▸ **WHAT YOU ARE ASKED TO DO**:
Copy the following material word for word, from its beginning through the line containing "Yes, white matte heater at center is behind", including that line. Leave the pictures out.
AVAILABLE DATA Block Start
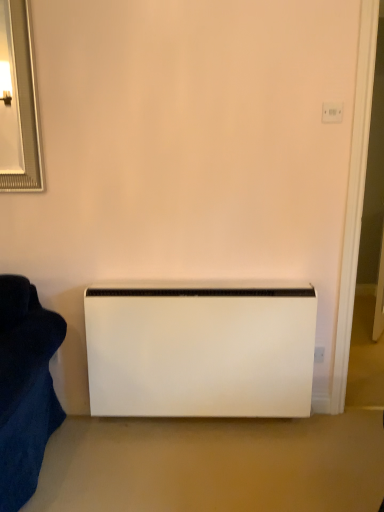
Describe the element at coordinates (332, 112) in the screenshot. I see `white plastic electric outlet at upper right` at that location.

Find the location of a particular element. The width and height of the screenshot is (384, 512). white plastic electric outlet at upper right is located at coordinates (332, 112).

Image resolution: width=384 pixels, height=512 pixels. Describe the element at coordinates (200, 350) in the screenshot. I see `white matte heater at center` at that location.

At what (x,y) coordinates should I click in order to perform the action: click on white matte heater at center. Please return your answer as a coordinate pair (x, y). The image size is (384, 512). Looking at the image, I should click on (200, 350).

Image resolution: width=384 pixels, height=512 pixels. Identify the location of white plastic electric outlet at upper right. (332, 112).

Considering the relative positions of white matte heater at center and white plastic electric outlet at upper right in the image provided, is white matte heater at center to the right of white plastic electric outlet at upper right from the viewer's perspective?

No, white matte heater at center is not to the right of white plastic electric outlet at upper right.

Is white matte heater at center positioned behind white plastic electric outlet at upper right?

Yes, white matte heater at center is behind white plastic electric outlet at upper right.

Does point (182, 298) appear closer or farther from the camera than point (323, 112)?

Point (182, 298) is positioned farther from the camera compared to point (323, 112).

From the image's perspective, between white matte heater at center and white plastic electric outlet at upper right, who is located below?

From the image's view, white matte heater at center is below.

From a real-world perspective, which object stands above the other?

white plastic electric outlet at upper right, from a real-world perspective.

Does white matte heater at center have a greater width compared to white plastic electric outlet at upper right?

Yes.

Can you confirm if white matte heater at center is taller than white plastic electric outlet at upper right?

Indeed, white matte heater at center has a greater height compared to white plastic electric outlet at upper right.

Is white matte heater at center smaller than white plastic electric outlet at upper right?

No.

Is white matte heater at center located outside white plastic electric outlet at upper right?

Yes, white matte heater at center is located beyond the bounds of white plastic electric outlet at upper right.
AVAILABLE DATA Block End
▸ **WRITTEN ANSWER**:
Describe the element at coordinates (332, 112) in the screenshot. I see `white plastic electric outlet at upper right` at that location.

Find the location of a particular element. The width and height of the screenshot is (384, 512). white plastic electric outlet at upper right is located at coordinates (332, 112).

Image resolution: width=384 pixels, height=512 pixels. Describe the element at coordinates (200, 350) in the screenshot. I see `white matte heater at center` at that location.

At what (x,y) coordinates should I click in order to perform the action: click on white matte heater at center. Please return your answer as a coordinate pair (x, y). The image size is (384, 512). Looking at the image, I should click on (200, 350).

Image resolution: width=384 pixels, height=512 pixels. Identify the location of white plastic electric outlet at upper right. (332, 112).

Considering the relative positions of white matte heater at center and white plastic electric outlet at upper right in the image provided, is white matte heater at center to the right of white plastic electric outlet at upper right from the viewer's perspective?

No, white matte heater at center is not to the right of white plastic electric outlet at upper right.

Is white matte heater at center positioned behind white plastic electric outlet at upper right?

Yes, white matte heater at center is behind white plastic electric outlet at upper right.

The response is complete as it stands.